> **PROBLEM DETAILS**
Copy the result of filtering the entries below for lines that include the string "blue".

> **INPUT DATA**
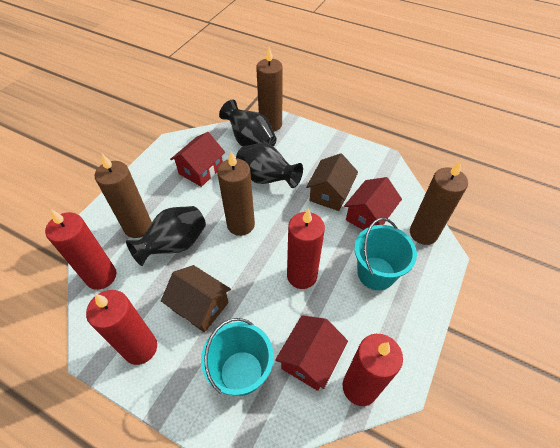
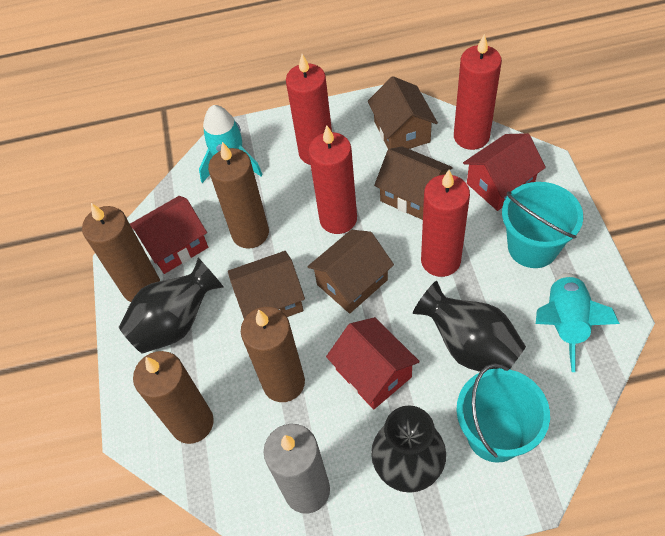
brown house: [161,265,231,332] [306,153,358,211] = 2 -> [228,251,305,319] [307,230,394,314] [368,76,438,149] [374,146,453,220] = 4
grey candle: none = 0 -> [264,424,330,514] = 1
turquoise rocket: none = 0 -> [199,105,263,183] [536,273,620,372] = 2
==
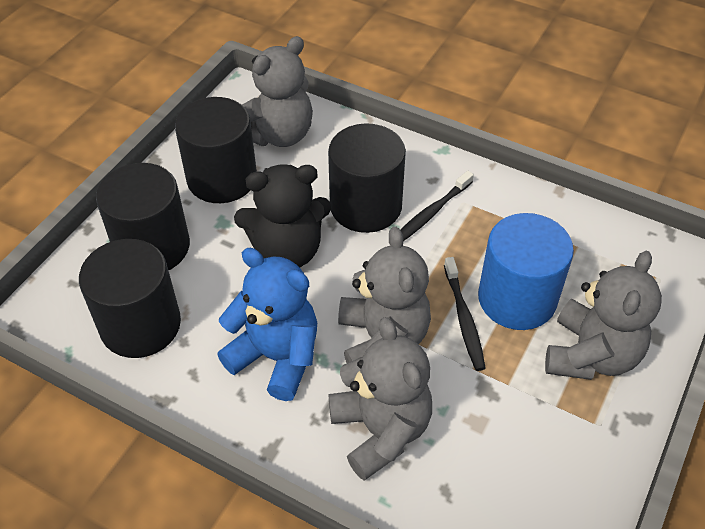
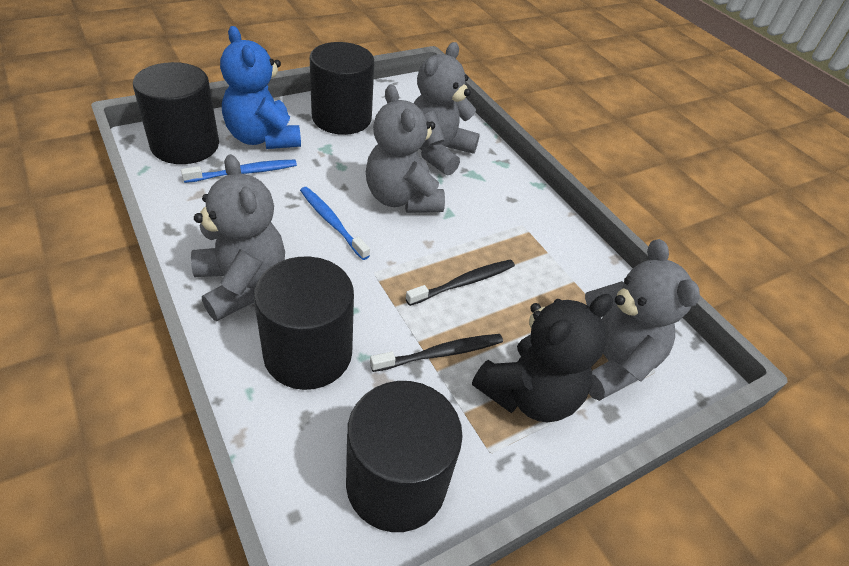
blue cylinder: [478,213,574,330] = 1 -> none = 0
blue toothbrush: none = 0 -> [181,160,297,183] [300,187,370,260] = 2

> **SOLUTION**
blue cylinder: [478,213,574,330] = 1 -> none = 0
blue toothbrush: none = 0 -> [181,160,297,183] [300,187,370,260] = 2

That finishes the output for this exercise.